What is expected
Every record needs to be repeated exactly; its pictures do not.
::: Record extracts :::
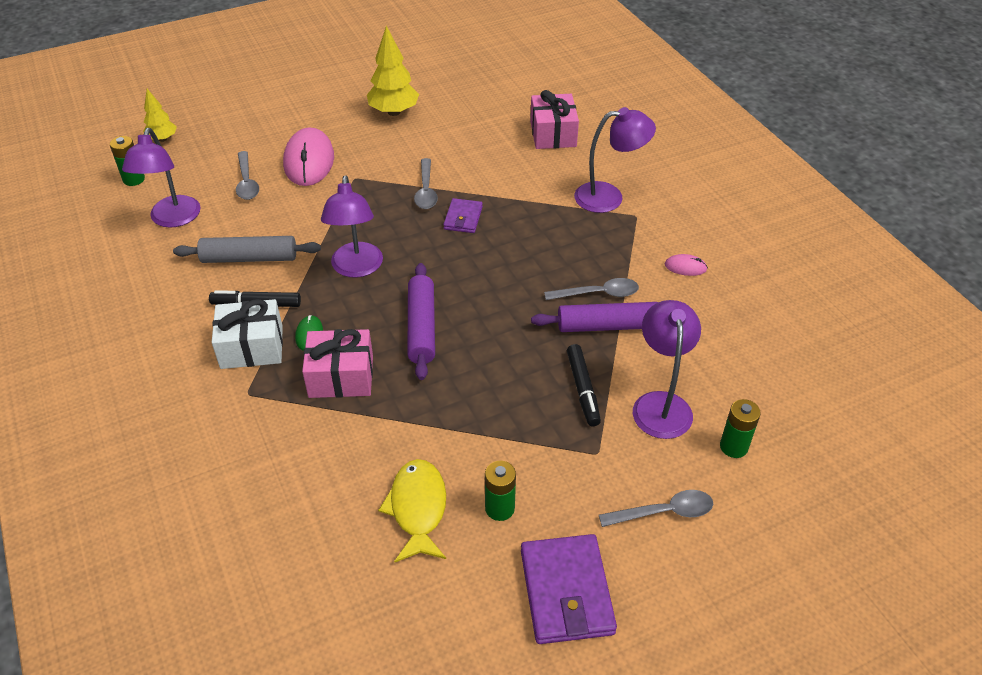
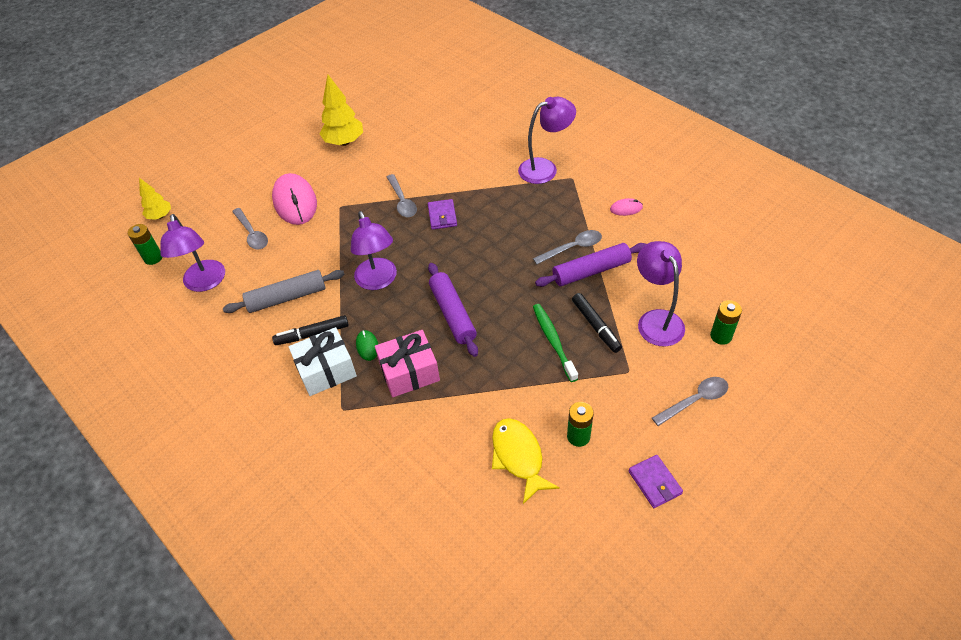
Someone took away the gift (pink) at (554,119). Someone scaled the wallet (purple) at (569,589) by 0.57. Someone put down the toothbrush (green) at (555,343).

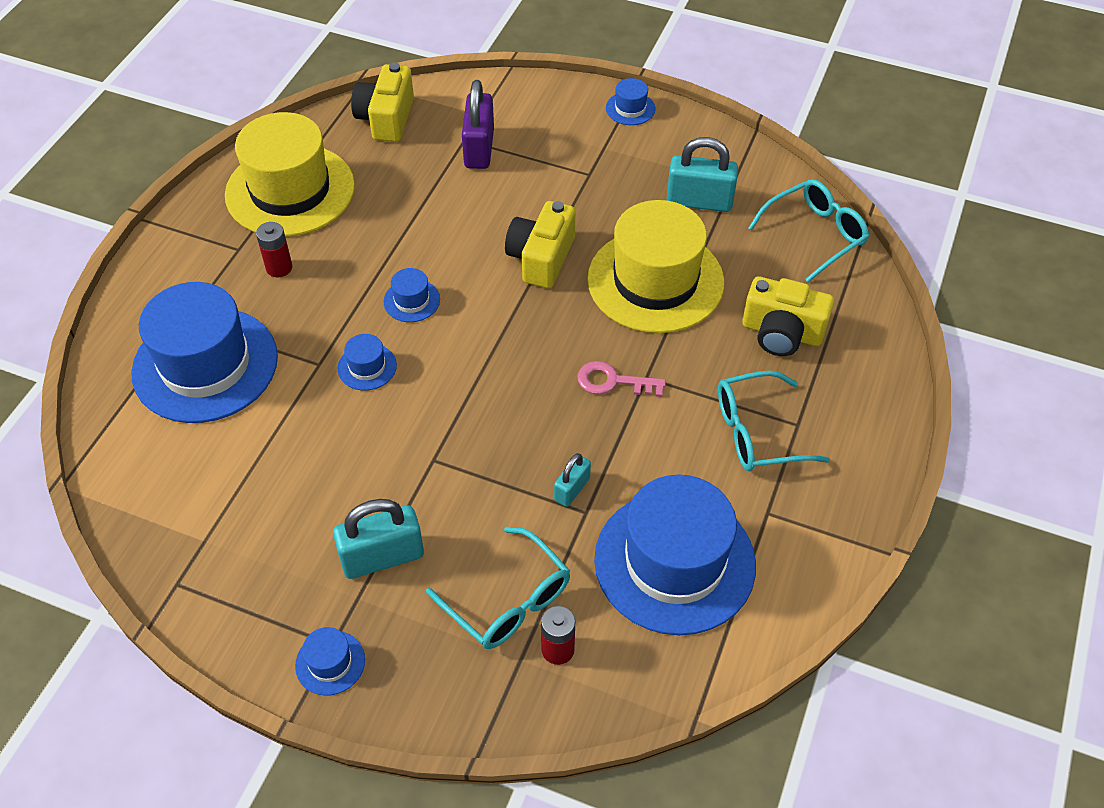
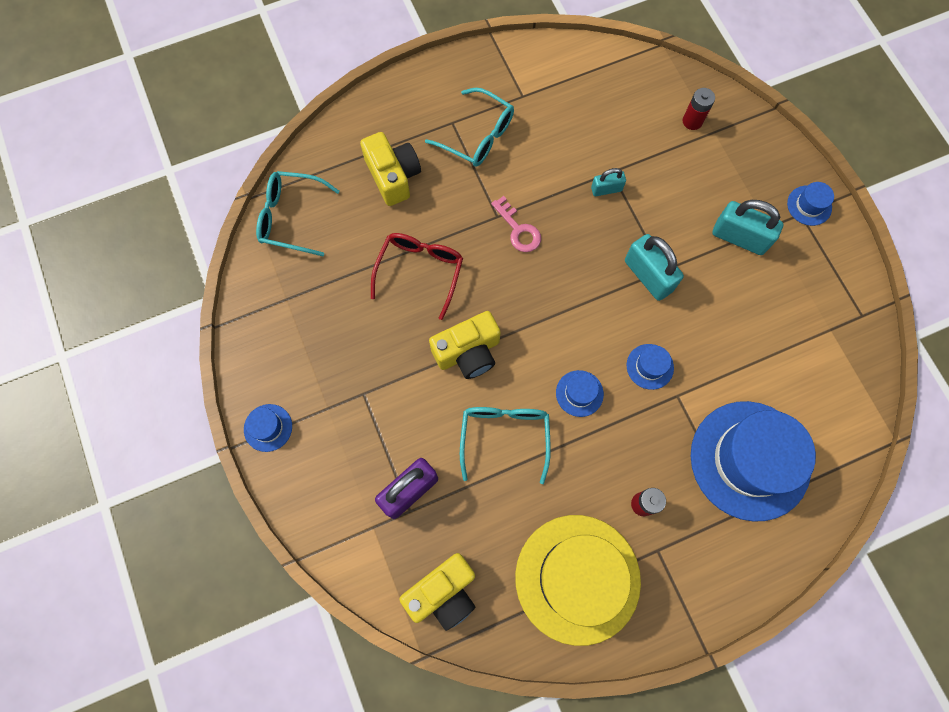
Someone carried the padlock (turquoise) from (702,174) to (654,267). Someone swapped the hat (yellow) at (655,266) for the glasses (red) at (417,276). Someone took away the hat (blue) at (675,555). Someone carried the glasses (turquoise) from (498,587) to (505,445).

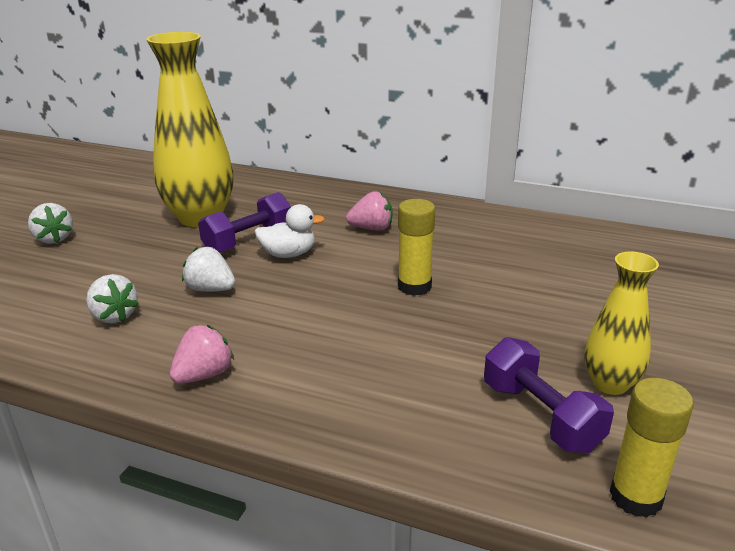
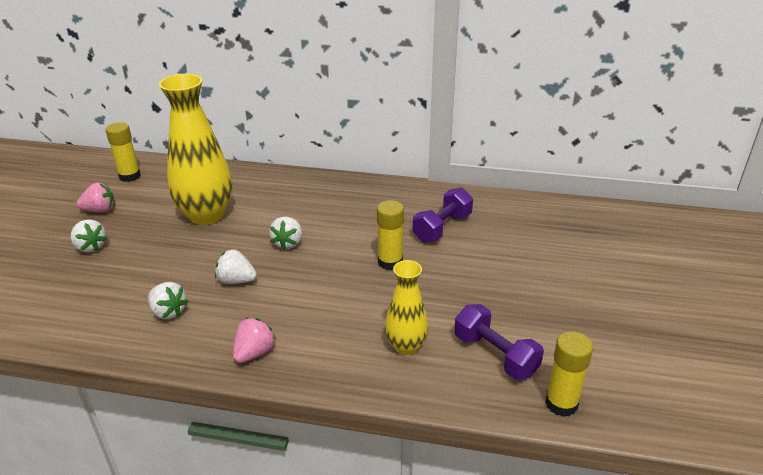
Someone carried the strawberry (pink) from (369,211) to (95,198). Someone carried the dumbbell (purple) from (244,222) to (442,215). Someone swapped the duck (white) at (290,231) for the strawberry (white) at (285,233). Someone carried the vase (yellow) from (621,323) to (406,307). Someone put down the glue stick (yellow) at (123,152).

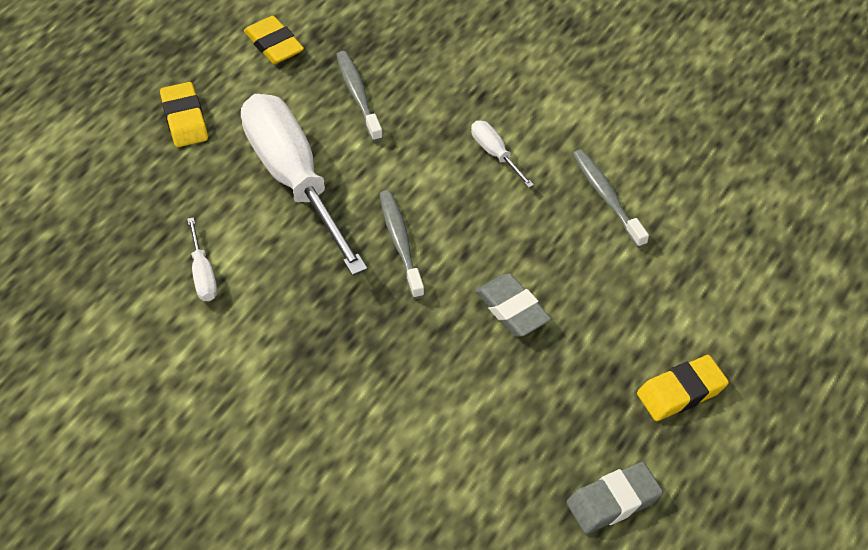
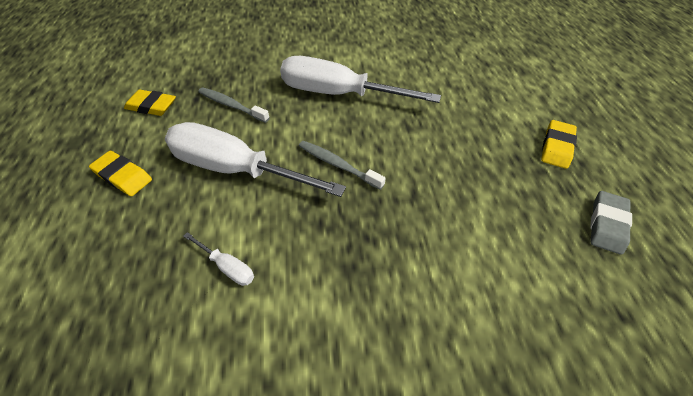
Someone scaled the screwdriver (white) at (502,154) by 2.46. Someone took away the toothbrush (grey) at (611,198). Someone took away the eraser (grey) at (513,305).

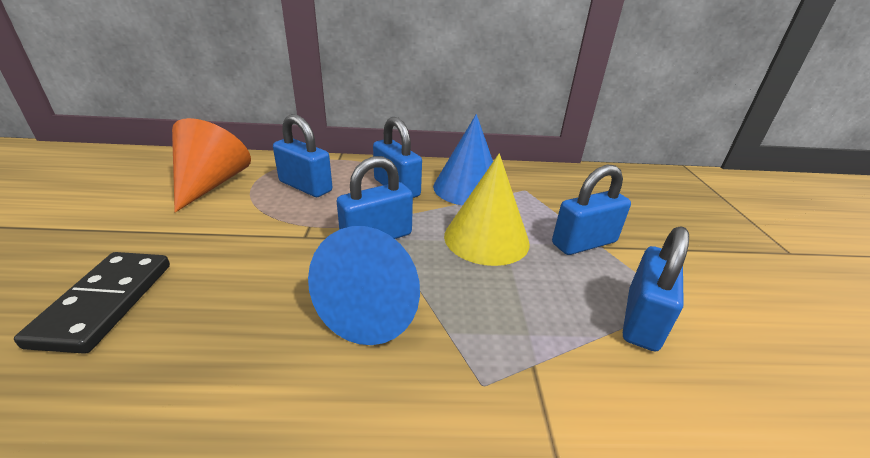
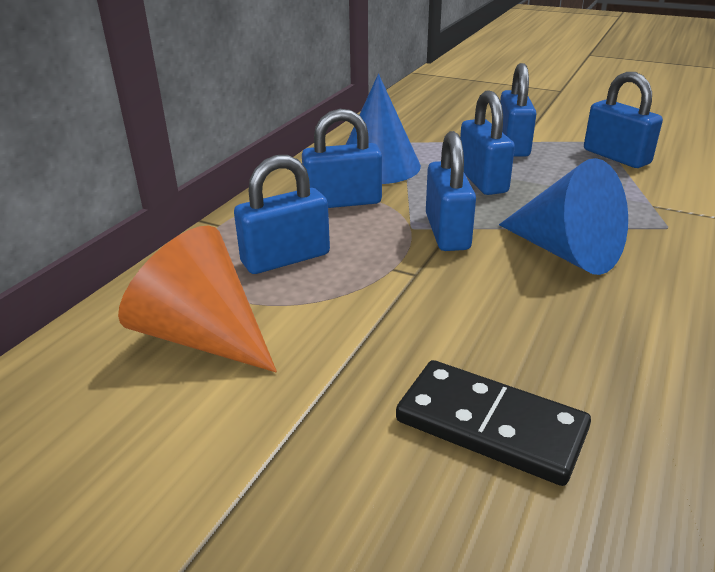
Someone swapped the cone (yellow) at (487,209) for the padlock (blue) at (487,142).

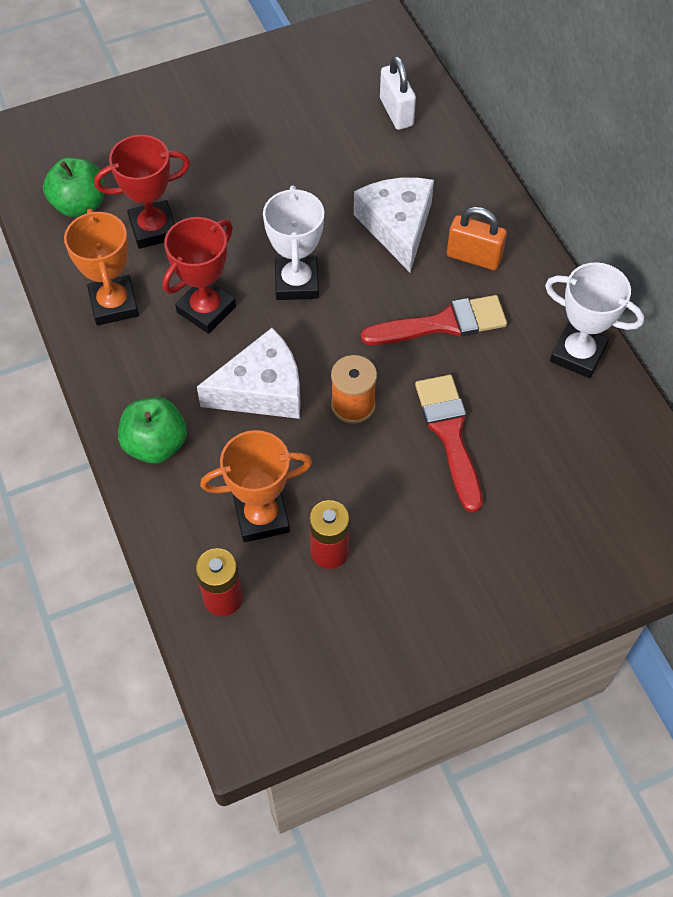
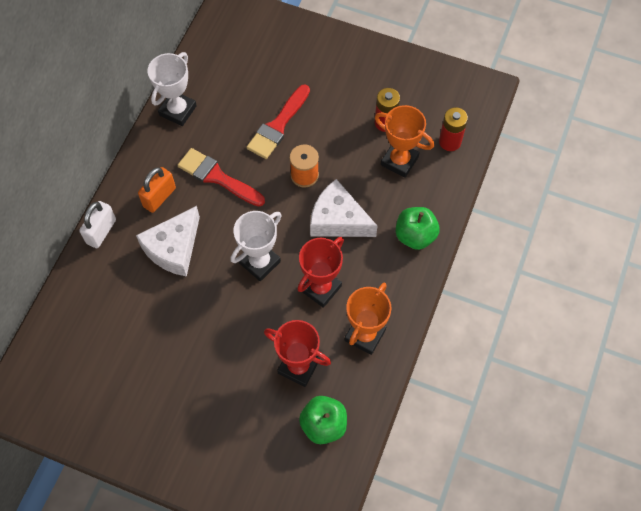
Someone carried the padlock (white) from (398,93) to (97,224). Someone rotated the padlock (orange) at (477,238) by 60 degrees clockwise. Someone rotated the trophy (red) at (199,275) by 45 degrees counterclockwise. Someone rotated the trophy (white) at (594,320) by 45 degrees clockwise.

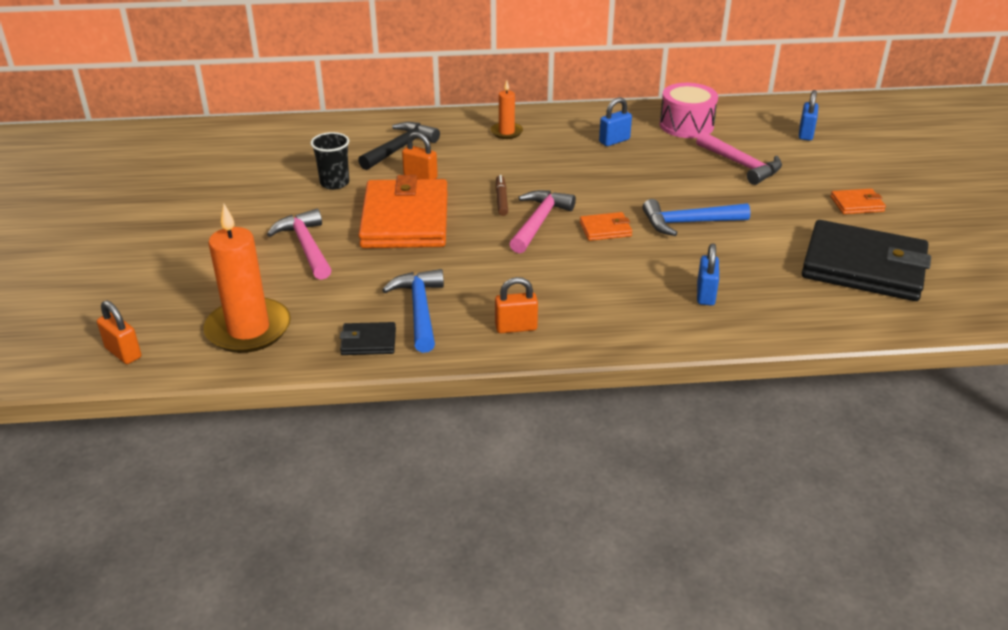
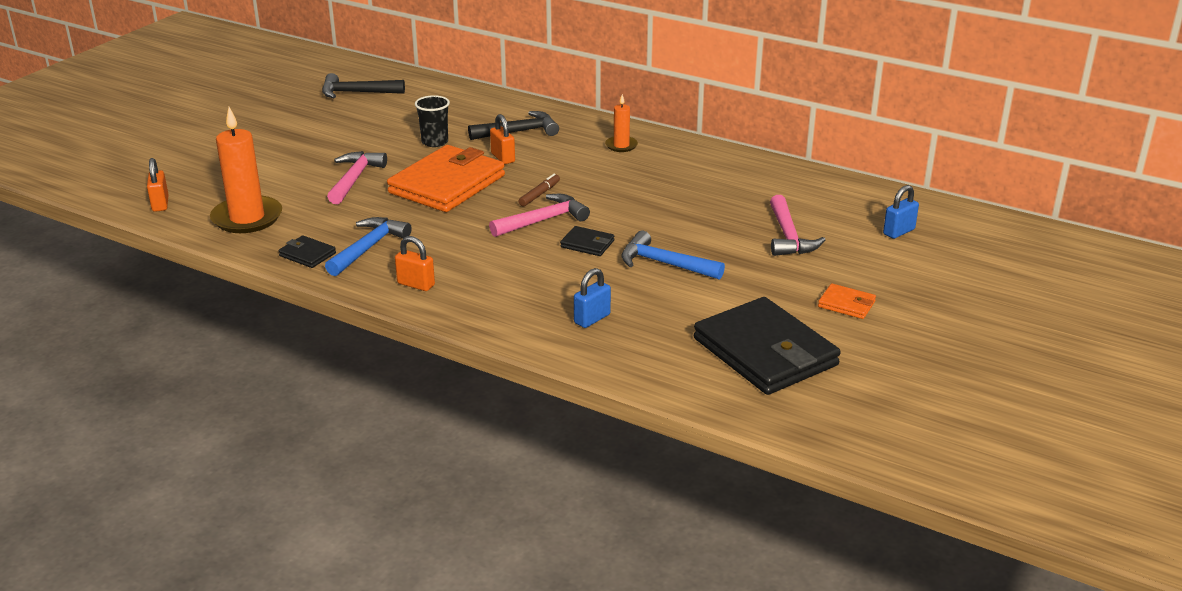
Someone took away the drum (pink) at (689,110). Someone took away the padlock (blue) at (615,121). Someone repainted the wallet (orange) at (606,226), which became the wallet (black) at (587,241). Someone put down the hammer (black) at (363,85).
:::
Answer to this exercise
Someone took away the gift (pink) at (554,119). Someone scaled the wallet (purple) at (569,589) by 0.57. Someone put down the toothbrush (green) at (555,343).

Someone carried the padlock (turquoise) from (702,174) to (654,267). Someone swapped the hat (yellow) at (655,266) for the glasses (red) at (417,276). Someone took away the hat (blue) at (675,555). Someone carried the glasses (turquoise) from (498,587) to (505,445).

Someone carried the strawberry (pink) from (369,211) to (95,198). Someone carried the dumbbell (purple) from (244,222) to (442,215). Someone swapped the duck (white) at (290,231) for the strawberry (white) at (285,233). Someone carried the vase (yellow) from (621,323) to (406,307). Someone put down the glue stick (yellow) at (123,152).

Someone scaled the screwdriver (white) at (502,154) by 2.46. Someone took away the toothbrush (grey) at (611,198). Someone took away the eraser (grey) at (513,305).

Someone swapped the cone (yellow) at (487,209) for the padlock (blue) at (487,142).

Someone carried the padlock (white) from (398,93) to (97,224). Someone rotated the padlock (orange) at (477,238) by 60 degrees clockwise. Someone rotated the trophy (red) at (199,275) by 45 degrees counterclockwise. Someone rotated the trophy (white) at (594,320) by 45 degrees clockwise.

Someone took away the drum (pink) at (689,110). Someone took away the padlock (blue) at (615,121). Someone repainted the wallet (orange) at (606,226), which became the wallet (black) at (587,241). Someone put down the hammer (black) at (363,85).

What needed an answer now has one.